** Entries provided follows **

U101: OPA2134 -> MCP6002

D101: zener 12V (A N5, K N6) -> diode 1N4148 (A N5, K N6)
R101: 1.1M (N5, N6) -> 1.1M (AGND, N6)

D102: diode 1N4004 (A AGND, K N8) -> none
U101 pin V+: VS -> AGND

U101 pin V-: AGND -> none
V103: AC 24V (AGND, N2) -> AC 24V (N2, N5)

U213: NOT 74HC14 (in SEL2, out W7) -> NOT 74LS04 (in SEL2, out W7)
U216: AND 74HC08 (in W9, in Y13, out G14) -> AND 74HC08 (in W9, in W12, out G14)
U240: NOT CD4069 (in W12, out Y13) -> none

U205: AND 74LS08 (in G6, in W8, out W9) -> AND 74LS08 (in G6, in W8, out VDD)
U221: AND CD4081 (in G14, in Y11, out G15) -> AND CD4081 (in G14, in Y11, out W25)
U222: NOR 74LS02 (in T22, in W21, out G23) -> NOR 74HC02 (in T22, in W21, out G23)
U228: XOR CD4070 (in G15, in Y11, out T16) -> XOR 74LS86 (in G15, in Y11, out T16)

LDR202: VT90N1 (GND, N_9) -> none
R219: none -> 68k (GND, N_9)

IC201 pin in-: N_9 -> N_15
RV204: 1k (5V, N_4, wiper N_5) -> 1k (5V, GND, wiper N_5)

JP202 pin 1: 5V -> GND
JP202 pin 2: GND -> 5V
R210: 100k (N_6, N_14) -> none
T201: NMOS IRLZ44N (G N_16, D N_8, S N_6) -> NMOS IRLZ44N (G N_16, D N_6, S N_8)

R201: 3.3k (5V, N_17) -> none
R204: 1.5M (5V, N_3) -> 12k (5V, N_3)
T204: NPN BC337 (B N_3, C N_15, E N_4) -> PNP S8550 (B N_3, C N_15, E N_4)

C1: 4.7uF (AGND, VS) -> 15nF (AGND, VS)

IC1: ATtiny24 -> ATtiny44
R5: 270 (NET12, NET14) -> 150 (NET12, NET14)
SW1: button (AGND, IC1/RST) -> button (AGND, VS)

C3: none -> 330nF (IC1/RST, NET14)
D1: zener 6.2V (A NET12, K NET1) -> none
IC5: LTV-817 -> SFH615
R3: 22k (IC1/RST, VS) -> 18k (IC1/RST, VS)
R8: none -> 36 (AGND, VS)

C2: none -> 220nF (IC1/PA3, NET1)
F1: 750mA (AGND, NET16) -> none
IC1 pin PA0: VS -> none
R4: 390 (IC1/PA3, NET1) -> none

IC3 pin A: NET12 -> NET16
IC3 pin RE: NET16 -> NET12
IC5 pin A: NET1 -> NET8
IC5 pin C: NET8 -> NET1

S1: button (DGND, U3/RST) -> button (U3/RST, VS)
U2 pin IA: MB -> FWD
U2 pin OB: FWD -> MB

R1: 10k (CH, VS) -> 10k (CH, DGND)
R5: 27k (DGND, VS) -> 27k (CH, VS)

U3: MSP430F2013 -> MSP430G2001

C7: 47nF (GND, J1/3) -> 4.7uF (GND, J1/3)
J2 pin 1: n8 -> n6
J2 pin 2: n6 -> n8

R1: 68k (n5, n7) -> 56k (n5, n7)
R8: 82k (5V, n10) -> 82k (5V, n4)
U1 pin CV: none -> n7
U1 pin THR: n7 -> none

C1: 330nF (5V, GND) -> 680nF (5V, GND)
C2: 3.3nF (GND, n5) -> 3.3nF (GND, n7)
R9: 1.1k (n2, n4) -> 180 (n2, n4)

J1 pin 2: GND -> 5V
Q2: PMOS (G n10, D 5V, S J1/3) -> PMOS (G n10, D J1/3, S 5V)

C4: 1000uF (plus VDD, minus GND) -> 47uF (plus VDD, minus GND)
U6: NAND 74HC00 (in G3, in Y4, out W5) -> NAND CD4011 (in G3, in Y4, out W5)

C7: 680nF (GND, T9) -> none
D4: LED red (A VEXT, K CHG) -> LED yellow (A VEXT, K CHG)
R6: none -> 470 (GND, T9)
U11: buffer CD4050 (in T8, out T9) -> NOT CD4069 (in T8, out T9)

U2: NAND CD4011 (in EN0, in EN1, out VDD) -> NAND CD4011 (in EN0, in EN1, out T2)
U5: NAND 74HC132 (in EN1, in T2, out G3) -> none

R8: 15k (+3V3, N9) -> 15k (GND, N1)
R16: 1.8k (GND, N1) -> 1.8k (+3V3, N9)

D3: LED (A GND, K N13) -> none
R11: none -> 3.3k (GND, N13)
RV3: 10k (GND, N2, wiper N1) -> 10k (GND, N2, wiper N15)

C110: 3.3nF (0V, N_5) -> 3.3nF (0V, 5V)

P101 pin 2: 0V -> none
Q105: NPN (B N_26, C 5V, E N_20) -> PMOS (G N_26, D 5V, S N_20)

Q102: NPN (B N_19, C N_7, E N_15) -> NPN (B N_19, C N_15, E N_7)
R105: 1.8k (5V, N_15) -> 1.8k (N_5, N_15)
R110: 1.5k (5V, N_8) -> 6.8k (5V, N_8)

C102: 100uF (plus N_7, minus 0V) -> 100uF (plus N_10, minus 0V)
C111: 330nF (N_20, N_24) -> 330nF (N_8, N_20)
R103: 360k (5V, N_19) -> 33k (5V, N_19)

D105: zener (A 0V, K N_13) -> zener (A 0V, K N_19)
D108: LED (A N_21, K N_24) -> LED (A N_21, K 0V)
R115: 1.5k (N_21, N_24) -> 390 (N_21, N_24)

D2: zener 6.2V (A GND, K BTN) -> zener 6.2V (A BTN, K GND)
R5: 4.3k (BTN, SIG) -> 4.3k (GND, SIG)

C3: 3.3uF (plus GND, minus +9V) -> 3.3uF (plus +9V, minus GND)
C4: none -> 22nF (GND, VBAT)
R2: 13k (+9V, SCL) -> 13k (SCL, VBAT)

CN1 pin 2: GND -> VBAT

** End of Entries provided **

— What you should do —
All the lines above should appear again in the answer, exactly as written.

— Problem solution —
U101: OPA2134 -> MCP6002

D101: zener 12V (A N5, K N6) -> diode 1N4148 (A N5, K N6)
R101: 1.1M (N5, N6) -> 1.1M (AGND, N6)

D102: diode 1N4004 (A AGND, K N8) -> none
U101 pin V+: VS -> AGND

U101 pin V-: AGND -> none
V103: AC 24V (AGND, N2) -> AC 24V (N2, N5)

U213: NOT 74HC14 (in SEL2, out W7) -> NOT 74LS04 (in SEL2, out W7)
U216: AND 74HC08 (in W9, in Y13, out G14) -> AND 74HC08 (in W9, in W12, out G14)
U240: NOT CD4069 (in W12, out Y13) -> none

U205: AND 74LS08 (in G6, in W8, out W9) -> AND 74LS08 (in G6, in W8, out VDD)
U221: AND CD4081 (in G14, in Y11, out G15) -> AND CD4081 (in G14, in Y11, out W25)
U222: NOR 74LS02 (in T22, in W21, out G23) -> NOR 74HC02 (in T22, in W21, out G23)
U228: XOR CD4070 (in G15, in Y11, out T16) -> XOR 74LS86 (in G15, in Y11, out T16)

LDR202: VT90N1 (GND, N_9) -> none
R219: none -> 68k (GND, N_9)

IC201 pin in-: N_9 -> N_15
RV204: 1k (5V, N_4, wiper N_5) -> 1k (5V, GND, wiper N_5)

JP202 pin 1: 5V -> GND
JP202 pin 2: GND -> 5V
R210: 100k (N_6, N_14) -> none
T201: NMOS IRLZ44N (G N_16, D N_8, S N_6) -> NMOS IRLZ44N (G N_16, D N_6, S N_8)

R201: 3.3k (5V, N_17) -> none
R204: 1.5M (5V, N_3) -> 12k (5V, N_3)
T204: NPN BC337 (B N_3, C N_15, E N_4) -> PNP S8550 (B N_3, C N_15, E N_4)

C1: 4.7uF (AGND, VS) -> 15nF (AGND, VS)

IC1: ATtiny24 -> ATtiny44
R5: 270 (NET12, NET14) -> 150 (NET12, NET14)
SW1: button (AGND, IC1/RST) -> button (AGND, VS)

C3: none -> 330nF (IC1/RST, NET14)
D1: zener 6.2V (A NET12, K NET1) -> none
IC5: LTV-817 -> SFH615
R3: 22k (IC1/RST, VS) -> 18k (IC1/RST, VS)
R8: none -> 36 (AGND, VS)

C2: none -> 220nF (IC1/PA3, NET1)
F1: 750mA (AGND, NET16) -> none
IC1 pin PA0: VS -> none
R4: 390 (IC1/PA3, NET1) -> none

IC3 pin A: NET12 -> NET16
IC3 pin RE: NET16 -> NET12
IC5 pin A: NET1 -> NET8
IC5 pin C: NET8 -> NET1

S1: button (DGND, U3/RST) -> button (U3/RST, VS)
U2 pin IA: MB -> FWD
U2 pin OB: FWD -> MB

R1: 10k (CH, VS) -> 10k (CH, DGND)
R5: 27k (DGND, VS) -> 27k (CH, VS)

U3: MSP430F2013 -> MSP430G2001

C7: 47nF (GND, J1/3) -> 4.7uF (GND, J1/3)
J2 pin 1: n8 -> n6
J2 pin 2: n6 -> n8

R1: 68k (n5, n7) -> 56k (n5, n7)
R8: 82k (5V, n10) -> 82k (5V, n4)
U1 pin CV: none -> n7
U1 pin THR: n7 -> none

C1: 330nF (5V, GND) -> 680nF (5V, GND)
C2: 3.3nF (GND, n5) -> 3.3nF (GND, n7)
R9: 1.1k (n2, n4) -> 180 (n2, n4)

J1 pin 2: GND -> 5V
Q2: PMOS (G n10, D 5V, S J1/3) -> PMOS (G n10, D J1/3, S 5V)

C4: 1000uF (plus VDD, minus GND) -> 47uF (plus VDD, minus GND)
U6: NAND 74HC00 (in G3, in Y4, out W5) -> NAND CD4011 (in G3, in Y4, out W5)

C7: 680nF (GND, T9) -> none
D4: LED red (A VEXT, K CHG) -> LED yellow (A VEXT, K CHG)
R6: none -> 470 (GND, T9)
U11: buffer CD4050 (in T8, out T9) -> NOT CD4069 (in T8, out T9)

U2: NAND CD4011 (in EN0, in EN1, out VDD) -> NAND CD4011 (in EN0, in EN1, out T2)
U5: NAND 74HC132 (in EN1, in T2, out G3) -> none

R8: 15k (+3V3, N9) -> 15k (GND, N1)
R16: 1.8k (GND, N1) -> 1.8k (+3V3, N9)

D3: LED (A GND, K N13) -> none
R11: none -> 3.3k (GND, N13)
RV3: 10k (GND, N2, wiper N1) -> 10k (GND, N2, wiper N15)

C110: 3.3nF (0V, N_5) -> 3.3nF (0V, 5V)

P101 pin 2: 0V -> none
Q105: NPN (B N_26, C 5V, E N_20) -> PMOS (G N_26, D 5V, S N_20)

Q102: NPN (B N_19, C N_7, E N_15) -> NPN (B N_19, C N_15, E N_7)
R105: 1.8k (5V, N_15) -> 1.8k (N_5, N_15)
R110: 1.5k (5V, N_8) -> 6.8k (5V, N_8)

C102: 100uF (plus N_7, minus 0V) -> 100uF (plus N_10, minus 0V)
C111: 330nF (N_20, N_24) -> 330nF (N_8, N_20)
R103: 360k (5V, N_19) -> 33k (5V, N_19)

D105: zener (A 0V, K N_13) -> zener (A 0V, K N_19)
D108: LED (A N_21, K N_24) -> LED (A N_21, K 0V)
R115: 1.5k (N_21, N_24) -> 390 (N_21, N_24)

D2: zener 6.2V (A GND, K BTN) -> zener 6.2V (A BTN, K GND)
R5: 4.3k (BTN, SIG) -> 4.3k (GND, SIG)

C3: 3.3uF (plus GND, minus +9V) -> 3.3uF (plus +9V, minus GND)
C4: none -> 22nF (GND, VBAT)
R2: 13k (+9V, SCL) -> 13k (SCL, VBAT)

CN1 pin 2: GND -> VBAT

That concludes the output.